REQUIRED ACTION » Set down the full listing below word for word; pictures stay out of the copy.

RECORDED DATA »
___
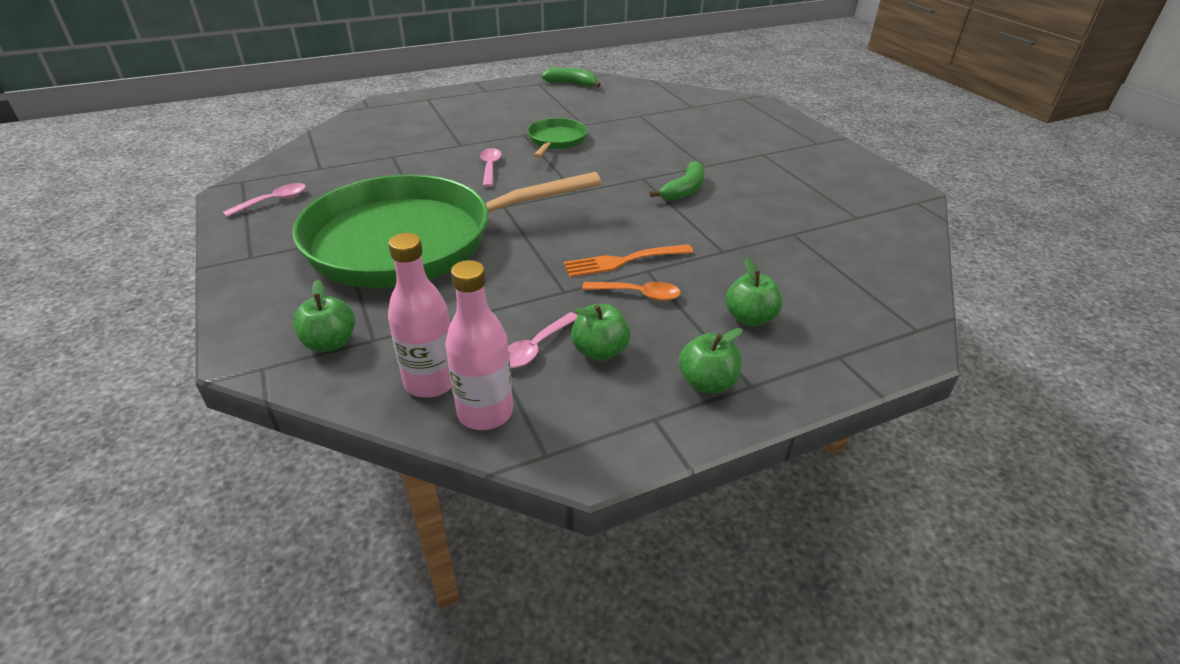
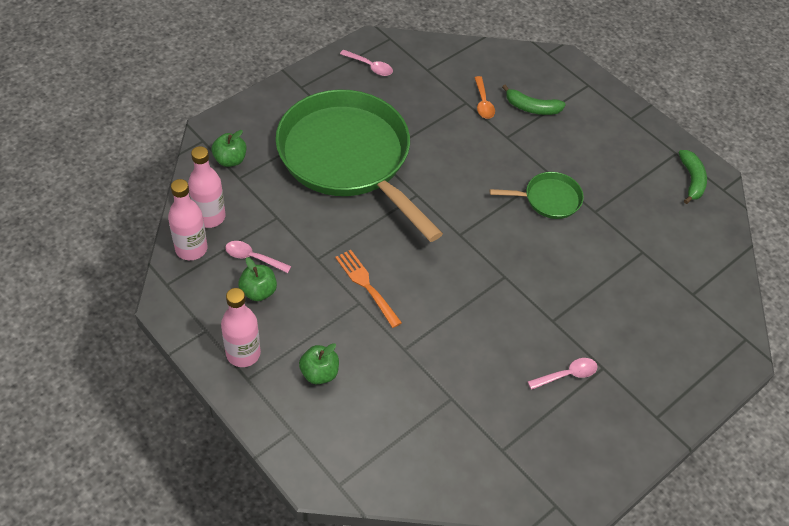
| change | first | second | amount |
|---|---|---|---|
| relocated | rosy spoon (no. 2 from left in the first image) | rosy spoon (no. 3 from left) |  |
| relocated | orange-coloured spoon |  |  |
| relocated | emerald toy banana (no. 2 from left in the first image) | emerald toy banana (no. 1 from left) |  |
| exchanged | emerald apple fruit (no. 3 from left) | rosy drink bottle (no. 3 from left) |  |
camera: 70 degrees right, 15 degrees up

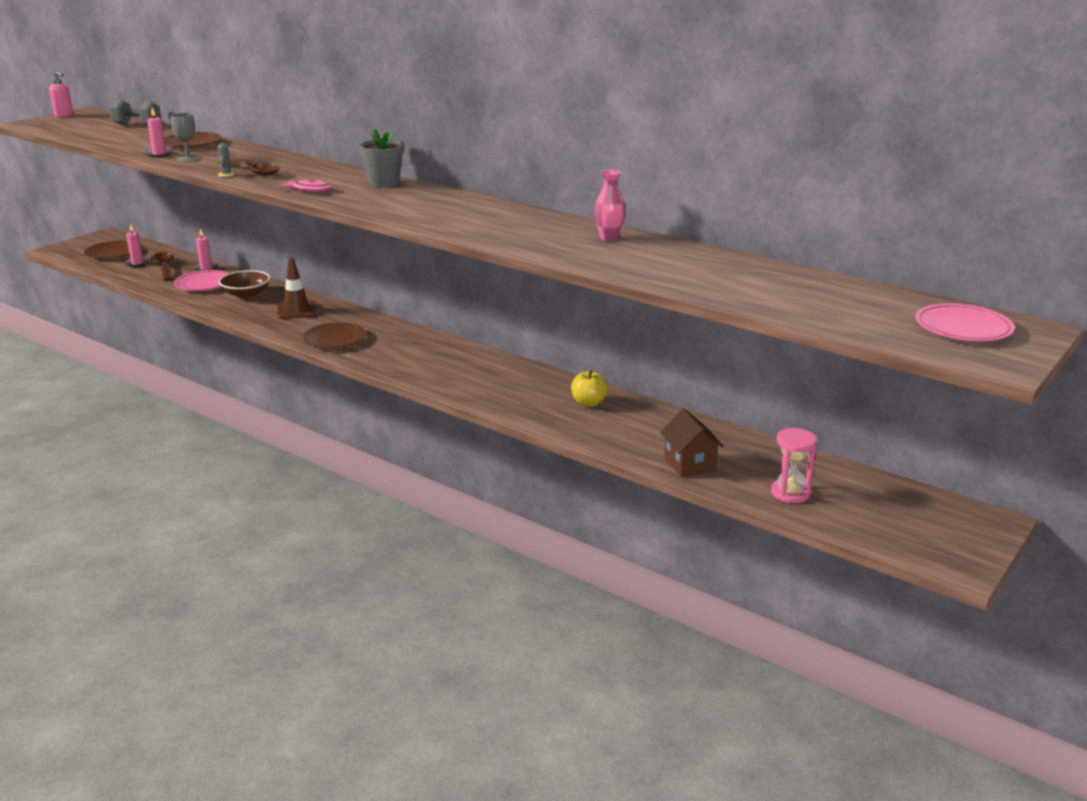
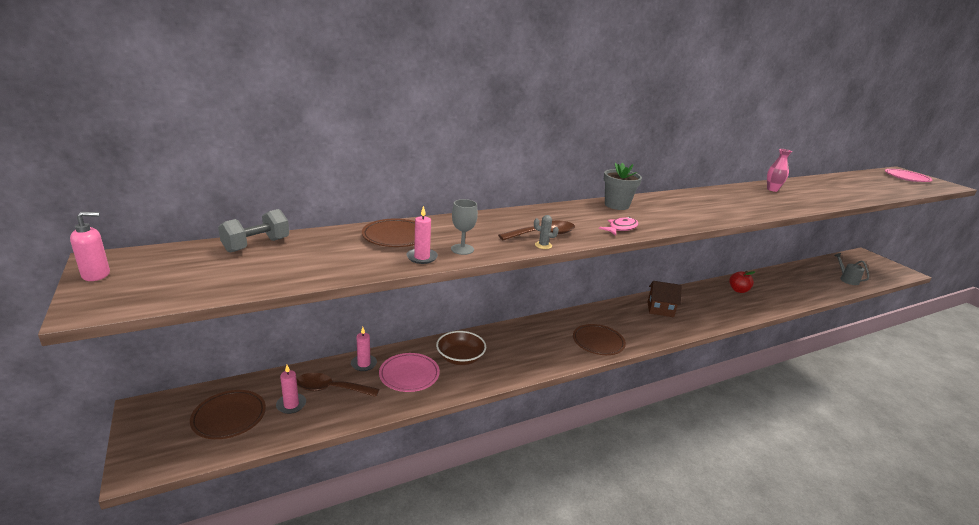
| change | first | second | amount |
|---|---|---|---|
| missing | russet safety cone |  |  |
| relocated | russet house |  |  |
| exchanged | rosy hourglass | gray watering can |  |
| colour | bright yellow apple fruit | red apple fruit |  |
camera: 65 degrees left, 0 degrees up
___
FINISHED EXERCISE »
| change | first | second | amount |
|---|---|---|---|
| relocated | rosy spoon (no. 2 from left in the first image) | rosy spoon (no. 3 from left) |  |
| relocated | orange-coloured spoon |  |  |
| relocated | emerald toy banana (no. 2 from left in the first image) | emerald toy banana (no. 1 from left) |  |
| exchanged | emerald apple fruit (no. 3 from left) | rosy drink bottle (no. 3 from left) |  |
camera: 70 degrees right, 15 degrees up

| change | first | second | amount |
|---|---|---|---|
| missing | russet safety cone |  |  |
| relocated | russet house |  |  |
| exchanged | rosy hourglass | gray watering can |  |
| colour | bright yellow apple fruit | red apple fruit |  |
camera: 65 degrees left, 0 degrees up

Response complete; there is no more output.